• ABOUT THIS TASK:
Keep the pictures out while you transcribe the listing below exactly.

*** Opening DATA EXTRACT ***

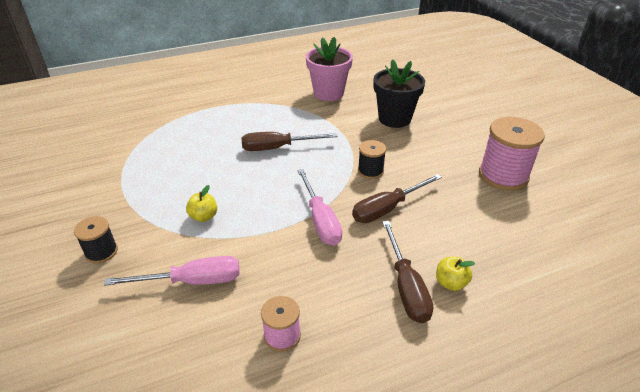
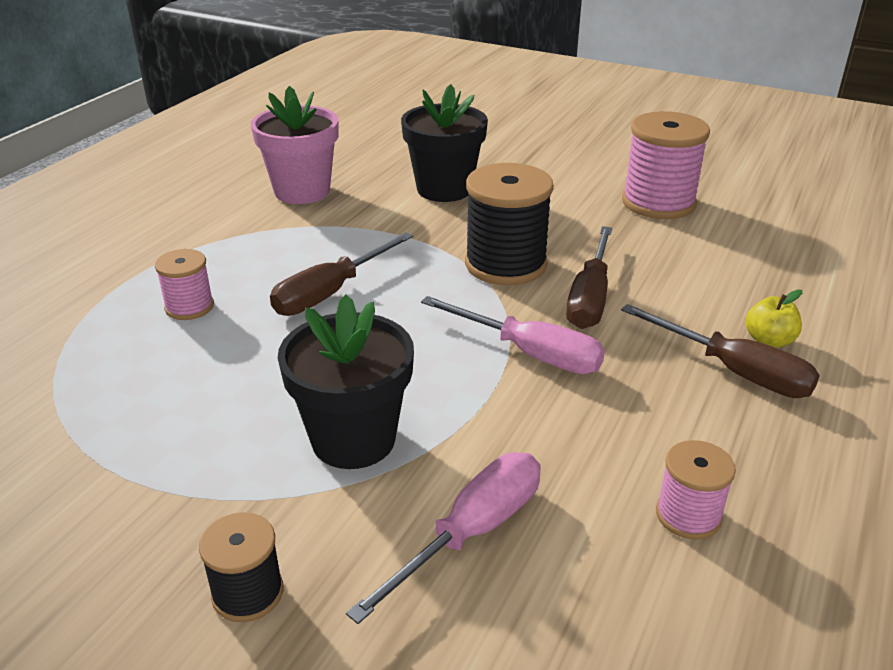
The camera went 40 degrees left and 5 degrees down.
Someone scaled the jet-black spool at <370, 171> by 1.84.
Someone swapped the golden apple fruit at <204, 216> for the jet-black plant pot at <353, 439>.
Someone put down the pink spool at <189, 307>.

*** Closing DATA EXTRACT ***

• ANSWER:
The camera went 40 degrees left and 5 degrees down.
Someone scaled the jet-black spool at <370, 171> by 1.84.
Someone swapped the golden apple fruit at <204, 216> for the jet-black plant pot at <353, 439>.
Someone put down the pink spool at <189, 307>.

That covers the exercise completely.